-- start of TASK MATERIAL --

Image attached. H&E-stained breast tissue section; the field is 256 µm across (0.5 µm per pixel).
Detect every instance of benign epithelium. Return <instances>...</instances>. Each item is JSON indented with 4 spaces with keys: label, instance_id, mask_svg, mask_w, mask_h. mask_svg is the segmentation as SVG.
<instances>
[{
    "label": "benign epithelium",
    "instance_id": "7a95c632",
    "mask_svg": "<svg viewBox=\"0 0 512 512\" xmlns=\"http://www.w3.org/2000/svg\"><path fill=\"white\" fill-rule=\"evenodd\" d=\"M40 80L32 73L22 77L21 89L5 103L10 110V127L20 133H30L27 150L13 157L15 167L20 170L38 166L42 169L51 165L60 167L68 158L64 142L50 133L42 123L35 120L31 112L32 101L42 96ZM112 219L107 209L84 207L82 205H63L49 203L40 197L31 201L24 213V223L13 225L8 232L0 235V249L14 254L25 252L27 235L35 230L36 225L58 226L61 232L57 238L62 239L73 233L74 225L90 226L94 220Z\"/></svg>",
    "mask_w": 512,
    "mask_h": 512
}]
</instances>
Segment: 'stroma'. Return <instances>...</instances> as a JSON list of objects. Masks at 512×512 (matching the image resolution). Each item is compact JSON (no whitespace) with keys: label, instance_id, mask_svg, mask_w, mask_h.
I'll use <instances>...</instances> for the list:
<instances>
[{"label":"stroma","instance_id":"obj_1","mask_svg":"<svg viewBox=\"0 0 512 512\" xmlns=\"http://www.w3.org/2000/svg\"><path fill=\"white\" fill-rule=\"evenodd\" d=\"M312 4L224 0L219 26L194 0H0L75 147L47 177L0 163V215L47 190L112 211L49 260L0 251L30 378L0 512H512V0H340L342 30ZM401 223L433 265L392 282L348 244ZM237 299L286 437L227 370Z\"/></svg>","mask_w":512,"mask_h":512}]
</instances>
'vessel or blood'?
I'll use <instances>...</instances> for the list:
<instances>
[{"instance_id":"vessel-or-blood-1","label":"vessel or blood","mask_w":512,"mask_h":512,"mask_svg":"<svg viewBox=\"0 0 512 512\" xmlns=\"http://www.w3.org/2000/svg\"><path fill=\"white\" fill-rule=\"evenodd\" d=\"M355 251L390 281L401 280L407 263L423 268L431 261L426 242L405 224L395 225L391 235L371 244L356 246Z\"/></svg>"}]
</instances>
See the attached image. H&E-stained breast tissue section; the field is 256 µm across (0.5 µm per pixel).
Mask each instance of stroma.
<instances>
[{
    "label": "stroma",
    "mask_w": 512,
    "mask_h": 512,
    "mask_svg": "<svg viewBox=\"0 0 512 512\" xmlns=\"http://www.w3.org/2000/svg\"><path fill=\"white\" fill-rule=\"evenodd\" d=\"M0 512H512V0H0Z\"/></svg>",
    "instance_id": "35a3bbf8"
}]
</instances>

-- end of TASK MATERIAL --

▶ [WHAT YOU ARE ASKED TO DO] Repeat the span of lines that opens with the line holding "Segment: 'stroma'. Return" and closes with the line holding "See the attached", exactly as it stands.

▶ [EXERCISE RESULT]
Segment: 'stroma'. Return <instances>...</instances> as a JSON list of objects. Masks at 512×512 (matching the image resolution). Each item is compact JSON (no whitespace) with keys: label, instance_id, mask_svg, mask_w, mask_h.
I'll use <instances>...</instances> for the list:
<instances>
[{"label":"stroma","instance_id":"obj_1","mask_svg":"<svg viewBox=\"0 0 512 512\" xmlns=\"http://www.w3.org/2000/svg\"><path fill=\"white\" fill-rule=\"evenodd\" d=\"M312 4L224 0L219 26L194 0H0L75 147L47 177L0 163V215L47 190L112 211L49 260L0 251L30 378L0 512H512V0H340L342 30ZM401 223L433 265L392 282L348 244ZM237 299L286 437L227 370Z\"/></svg>","mask_w":512,"mask_h":512}]
</instances>
'vessel or blood'?
I'll use <instances>...</instances> for the list:
<instances>
[{"instance_id":"vessel-or-blood-1","label":"vessel or blood","mask_w":512,"mask_h":512,"mask_svg":"<svg viewBox=\"0 0 512 512\" xmlns=\"http://www.w3.org/2000/svg\"><path fill=\"white\" fill-rule=\"evenodd\" d=\"M355 251L390 281L401 280L407 263L423 268L431 261L426 242L405 224L395 225L391 235L371 244L356 246Z\"/></svg>"}]
</instances>
See the attached image. H&E-stained breast tissue section; the field is 256 µm across (0.5 µm per pixel).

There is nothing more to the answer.